[Records from a data source]
Content starts

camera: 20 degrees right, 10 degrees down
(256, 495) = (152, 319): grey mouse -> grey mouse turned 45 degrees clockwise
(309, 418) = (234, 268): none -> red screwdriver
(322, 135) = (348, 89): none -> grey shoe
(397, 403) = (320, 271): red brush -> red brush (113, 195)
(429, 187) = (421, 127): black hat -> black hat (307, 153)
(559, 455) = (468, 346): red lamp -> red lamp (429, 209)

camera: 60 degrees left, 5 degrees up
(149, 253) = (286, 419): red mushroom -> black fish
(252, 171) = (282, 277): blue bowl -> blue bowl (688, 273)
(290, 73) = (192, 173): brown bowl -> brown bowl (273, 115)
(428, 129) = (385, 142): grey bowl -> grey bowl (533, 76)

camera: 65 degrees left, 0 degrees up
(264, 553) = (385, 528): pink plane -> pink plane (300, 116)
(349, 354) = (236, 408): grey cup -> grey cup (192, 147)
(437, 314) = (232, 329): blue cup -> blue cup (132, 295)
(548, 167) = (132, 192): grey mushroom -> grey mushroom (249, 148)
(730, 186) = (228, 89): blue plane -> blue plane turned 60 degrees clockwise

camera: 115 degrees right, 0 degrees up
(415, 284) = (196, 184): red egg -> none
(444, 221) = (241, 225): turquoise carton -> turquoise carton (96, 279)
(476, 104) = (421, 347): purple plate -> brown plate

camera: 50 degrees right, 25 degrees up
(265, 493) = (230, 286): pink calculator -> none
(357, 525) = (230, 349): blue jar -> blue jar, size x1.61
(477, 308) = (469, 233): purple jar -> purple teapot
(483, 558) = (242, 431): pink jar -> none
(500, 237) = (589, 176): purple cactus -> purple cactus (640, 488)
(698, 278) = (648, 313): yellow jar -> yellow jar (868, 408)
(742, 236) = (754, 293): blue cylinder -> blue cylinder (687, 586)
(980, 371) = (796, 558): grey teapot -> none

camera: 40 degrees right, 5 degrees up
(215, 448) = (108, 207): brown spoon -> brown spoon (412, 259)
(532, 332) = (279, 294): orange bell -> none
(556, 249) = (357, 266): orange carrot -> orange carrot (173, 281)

Content ends

[About this task]: Above are the records; repeat exactly the lines from the one holding "(290, 73) = (192, 173): brown" down to the one holding "(548, 167) = (132, 192): grey", end lines included.

[Solution]:
(290, 73) = (192, 173): brown bowl -> brown bowl (273, 115)
(428, 129) = (385, 142): grey bowl -> grey bowl (533, 76)

camera: 65 degrees left, 0 degrees up
(264, 553) = (385, 528): pink plane -> pink plane (300, 116)
(349, 354) = (236, 408): grey cup -> grey cup (192, 147)
(437, 314) = (232, 329): blue cup -> blue cup (132, 295)
(548, 167) = (132, 192): grey mushroom -> grey mushroom (249, 148)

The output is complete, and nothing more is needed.